Material shown:

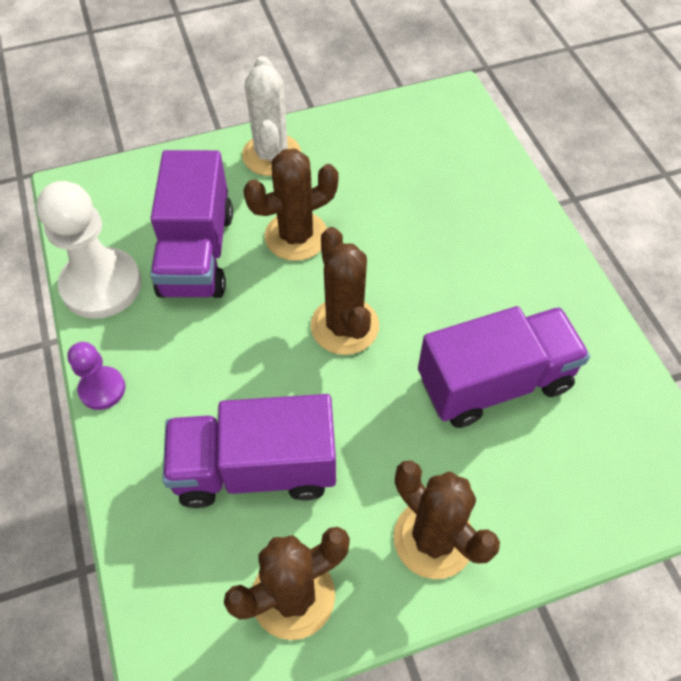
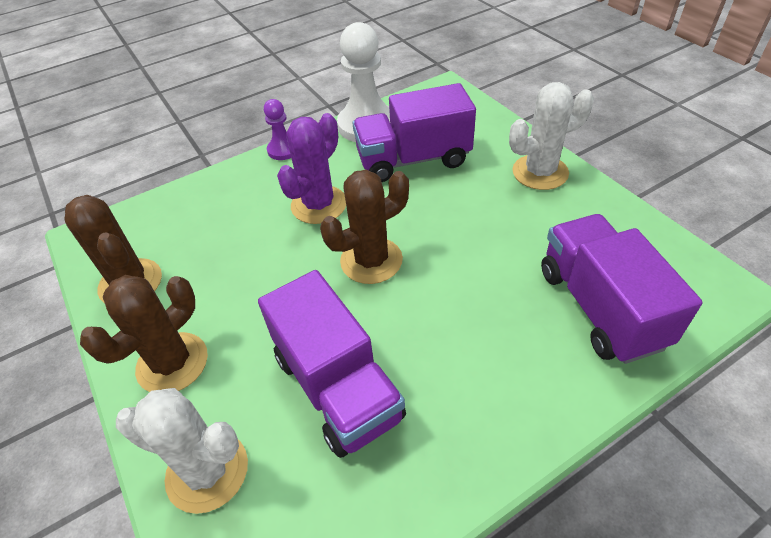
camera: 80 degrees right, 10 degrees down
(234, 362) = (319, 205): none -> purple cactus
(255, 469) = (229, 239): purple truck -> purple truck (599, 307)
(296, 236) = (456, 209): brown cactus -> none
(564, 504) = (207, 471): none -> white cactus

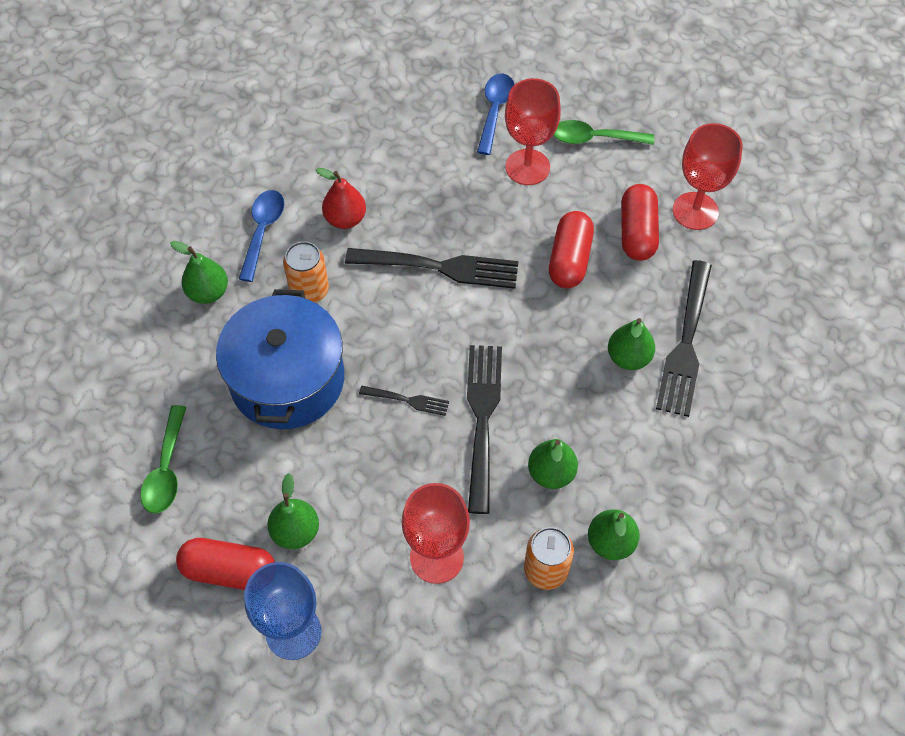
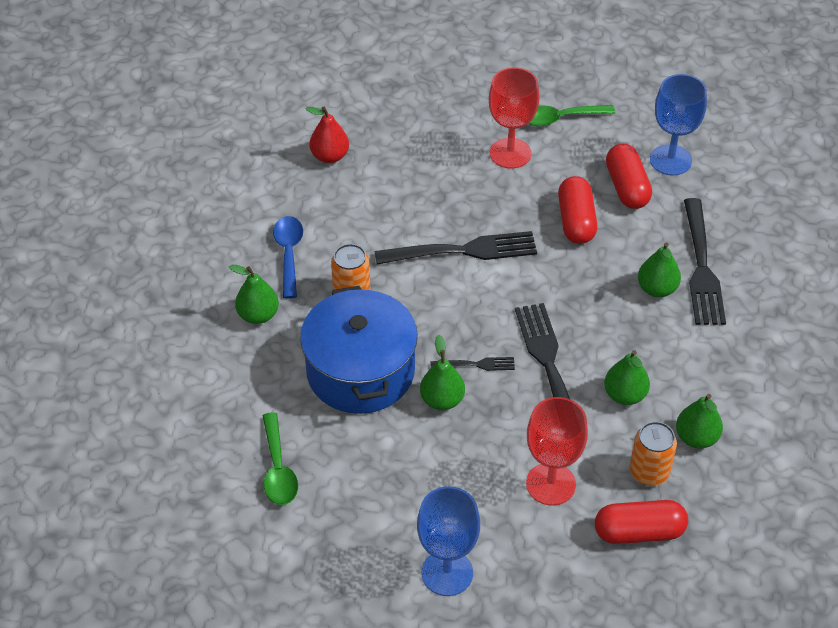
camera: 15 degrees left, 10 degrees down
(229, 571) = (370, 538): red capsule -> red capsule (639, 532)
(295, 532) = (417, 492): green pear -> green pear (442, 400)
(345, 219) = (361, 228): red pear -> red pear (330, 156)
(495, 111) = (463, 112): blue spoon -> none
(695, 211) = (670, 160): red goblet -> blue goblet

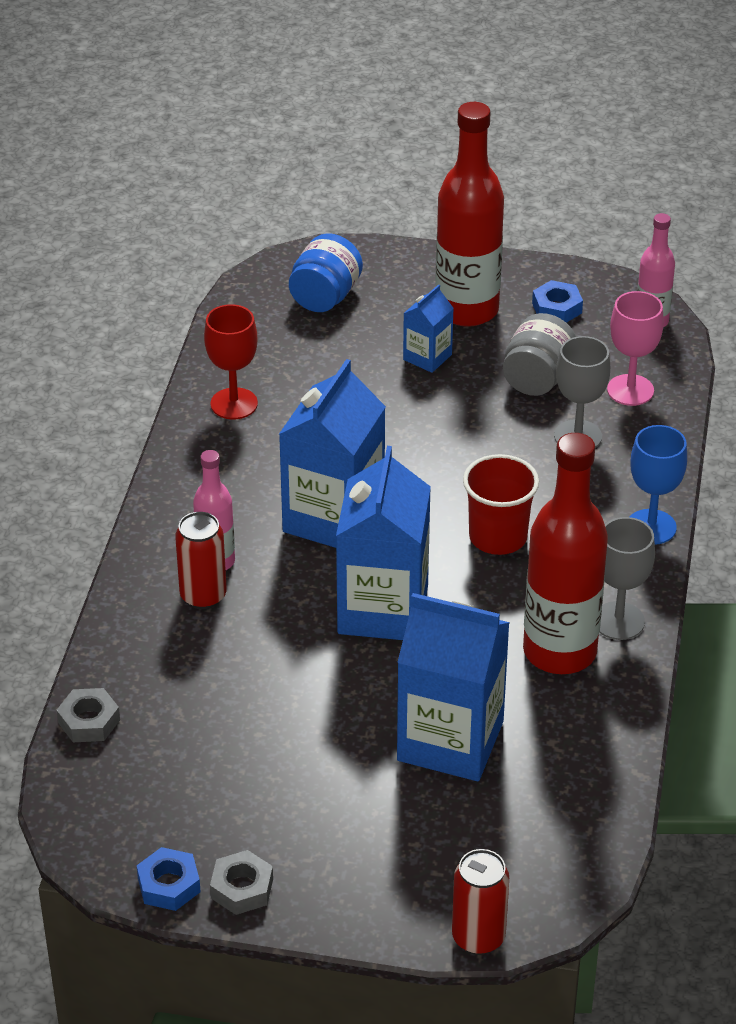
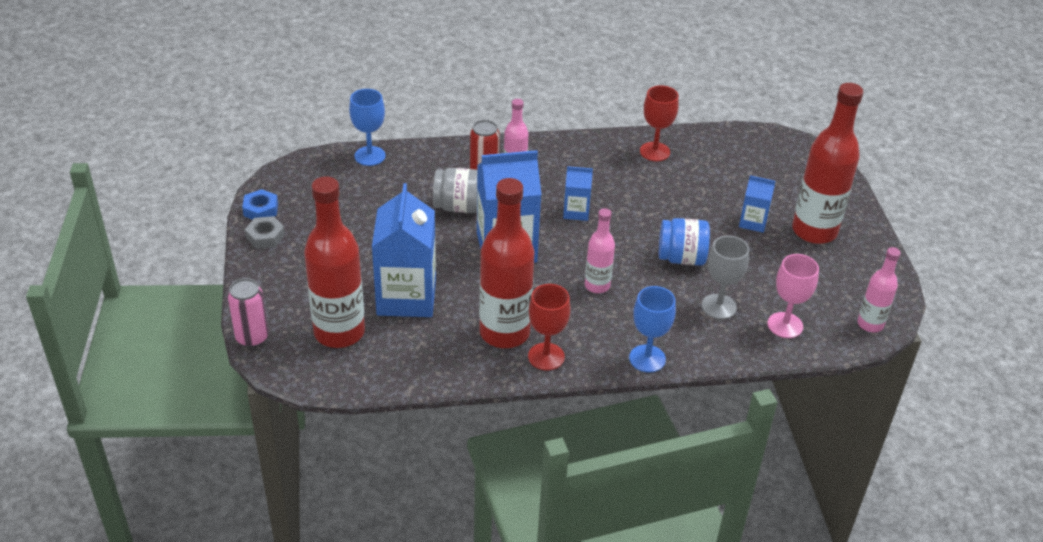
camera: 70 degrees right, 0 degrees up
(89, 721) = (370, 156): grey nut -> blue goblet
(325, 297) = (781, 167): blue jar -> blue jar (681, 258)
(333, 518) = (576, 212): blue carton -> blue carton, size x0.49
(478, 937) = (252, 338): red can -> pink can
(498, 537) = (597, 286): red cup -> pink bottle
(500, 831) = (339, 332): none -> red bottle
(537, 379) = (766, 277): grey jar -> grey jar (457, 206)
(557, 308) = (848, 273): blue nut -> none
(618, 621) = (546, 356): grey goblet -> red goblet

==

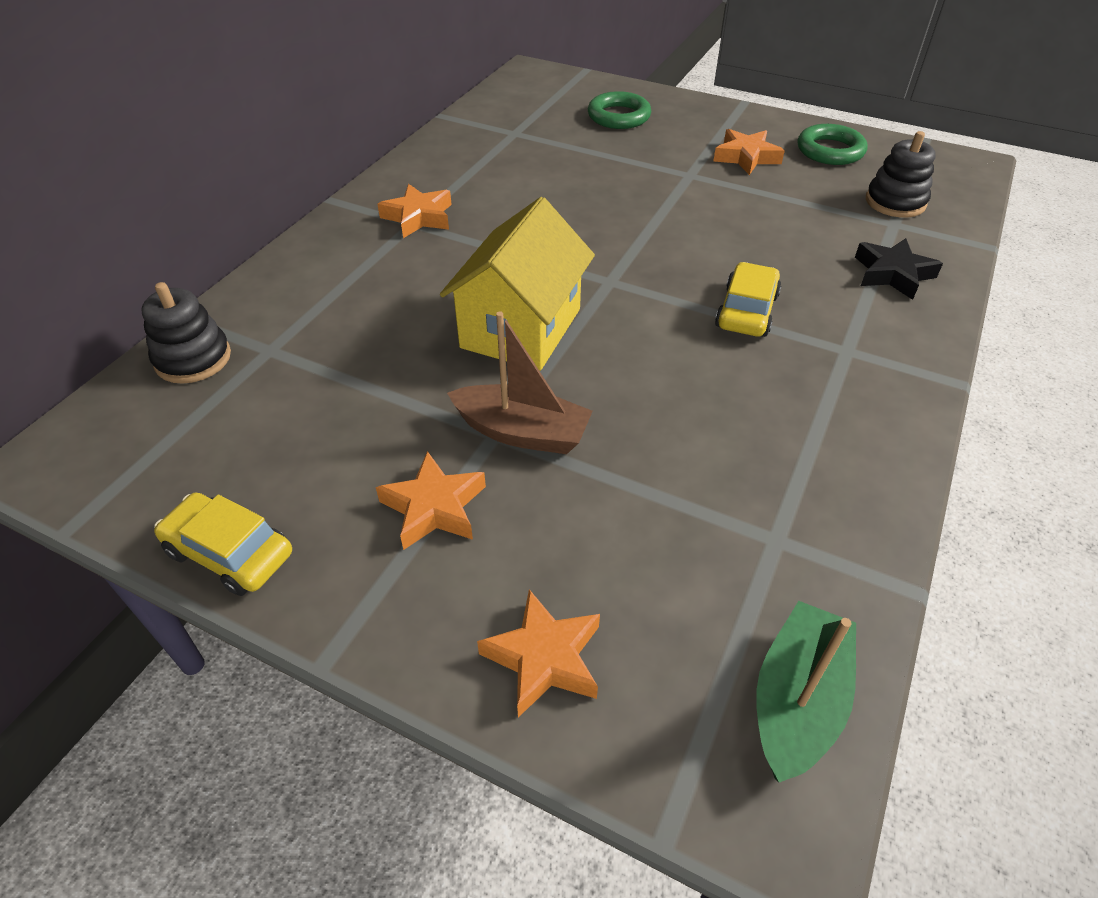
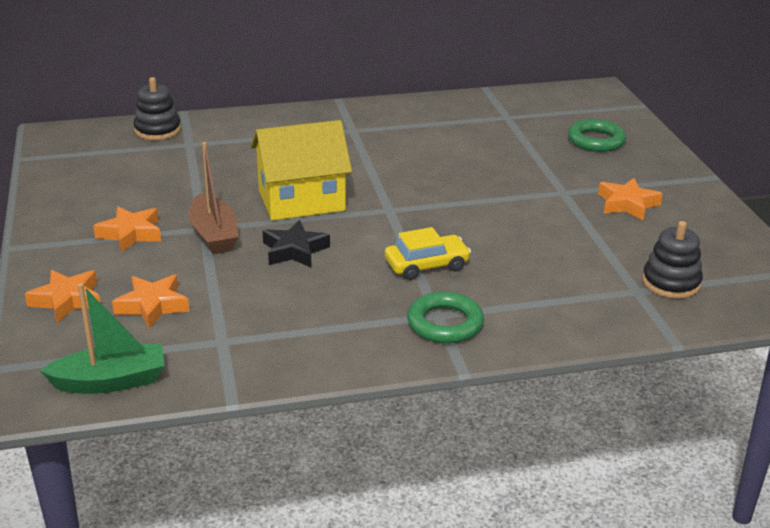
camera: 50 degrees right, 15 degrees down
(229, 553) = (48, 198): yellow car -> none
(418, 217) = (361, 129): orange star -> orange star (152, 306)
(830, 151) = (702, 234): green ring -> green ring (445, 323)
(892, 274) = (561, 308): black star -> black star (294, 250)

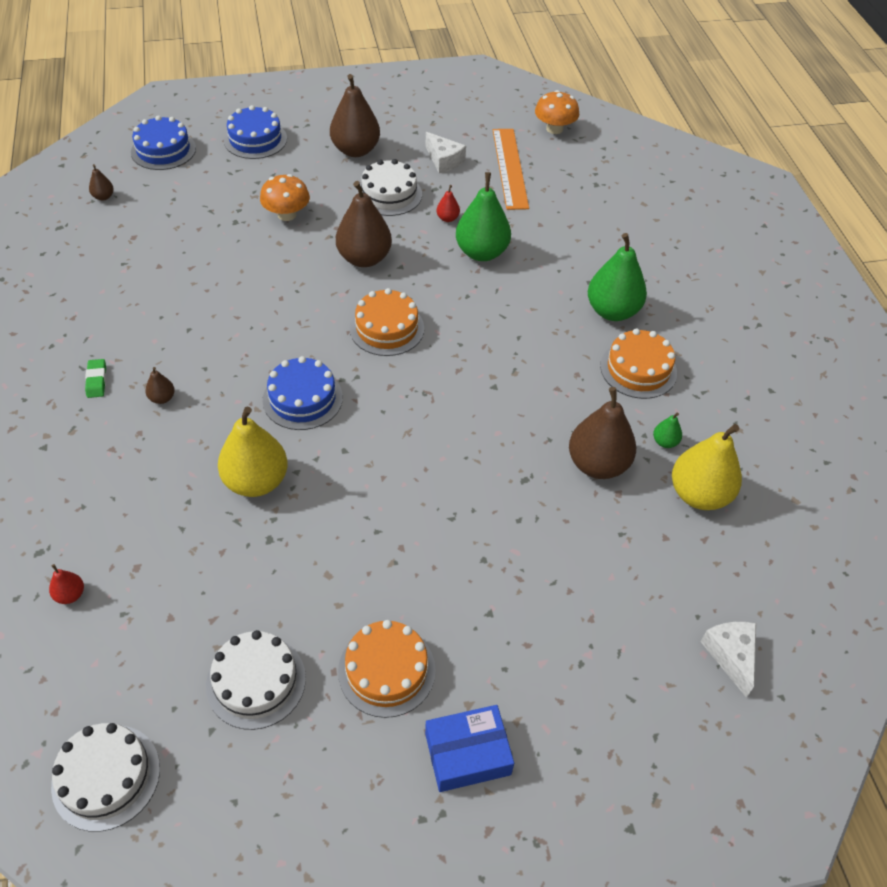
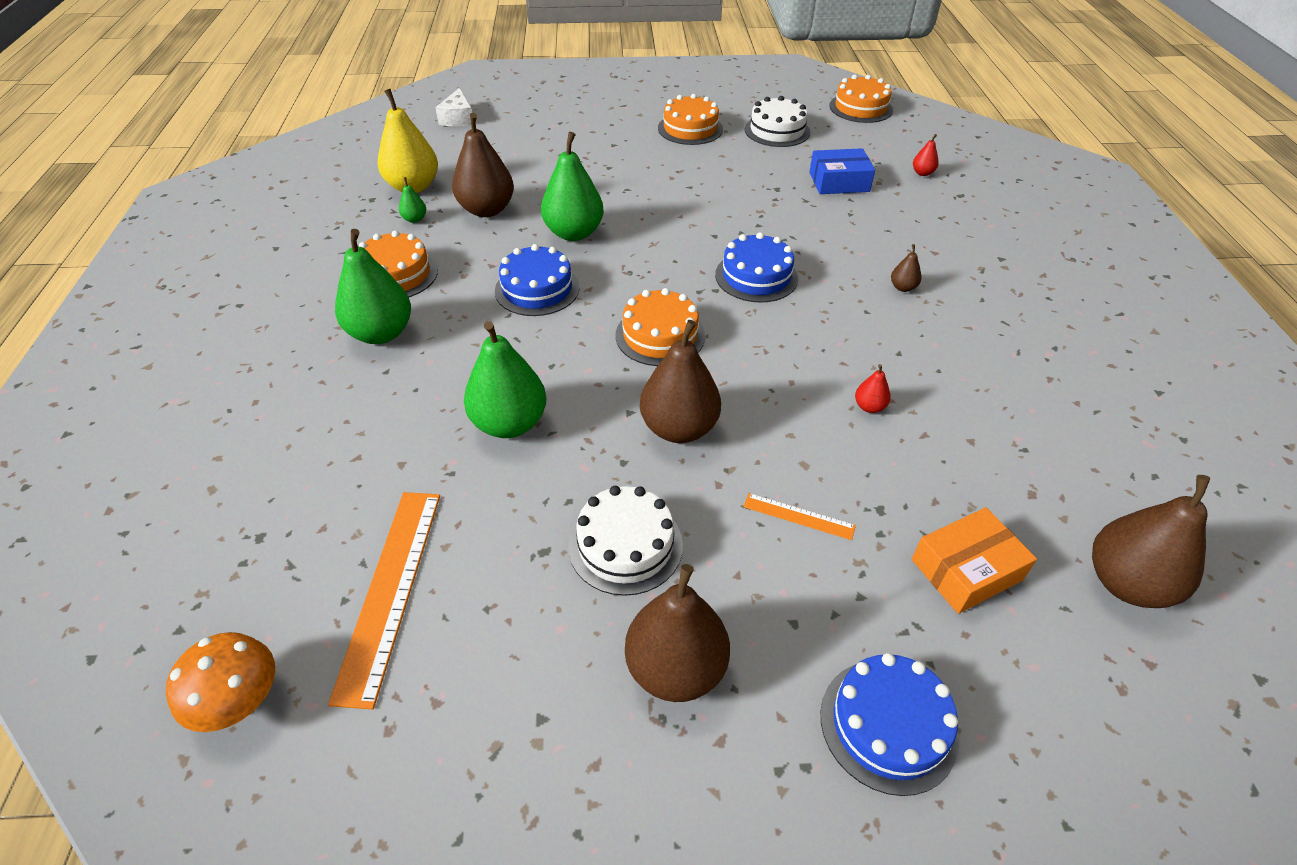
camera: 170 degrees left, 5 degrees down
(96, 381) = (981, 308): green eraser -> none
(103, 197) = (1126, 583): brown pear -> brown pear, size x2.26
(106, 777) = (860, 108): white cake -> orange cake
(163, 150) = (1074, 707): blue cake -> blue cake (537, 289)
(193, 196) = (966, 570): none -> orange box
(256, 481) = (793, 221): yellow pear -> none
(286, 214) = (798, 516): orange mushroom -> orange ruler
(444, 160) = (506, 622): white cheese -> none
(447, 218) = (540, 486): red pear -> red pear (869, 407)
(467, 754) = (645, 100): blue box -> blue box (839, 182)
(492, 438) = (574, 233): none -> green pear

---

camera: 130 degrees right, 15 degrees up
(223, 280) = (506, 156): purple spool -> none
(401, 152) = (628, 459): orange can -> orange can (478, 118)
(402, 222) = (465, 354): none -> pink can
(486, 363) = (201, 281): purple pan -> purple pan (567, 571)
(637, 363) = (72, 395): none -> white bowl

What is expected: I would like the exact lines from the data above, starting with the one that holds "camera: 80 degrees right, 10 degrees down" and going on through the one that holds "(498, 537) = (597, 286): red", without the pictures.

Exercise result:
camera: 80 degrees right, 10 degrees down
(234, 362) = (319, 205): none -> purple cactus
(255, 469) = (229, 239): purple truck -> purple truck (599, 307)
(296, 236) = (456, 209): brown cactus -> none
(564, 504) = (207, 471): none -> white cactus

camera: 15 degrees left, 10 degrees down
(229, 571) = (370, 538): red capsule -> red capsule (639, 532)
(295, 532) = (417, 492): green pear -> green pear (442, 400)
(345, 219) = (361, 228): red pear -> red pear (330, 156)
(495, 111) = (463, 112): blue spoon -> none
(695, 211) = (670, 160): red goblet -> blue goblet

camera: 70 degrees right, 0 degrees up
(89, 721) = (370, 156): grey nut -> blue goblet
(325, 297) = (781, 167): blue jar -> blue jar (681, 258)
(333, 518) = (576, 212): blue carton -> blue carton, size x0.49
(478, 937) = (252, 338): red can -> pink can
(498, 537) = (597, 286): red cup -> pink bottle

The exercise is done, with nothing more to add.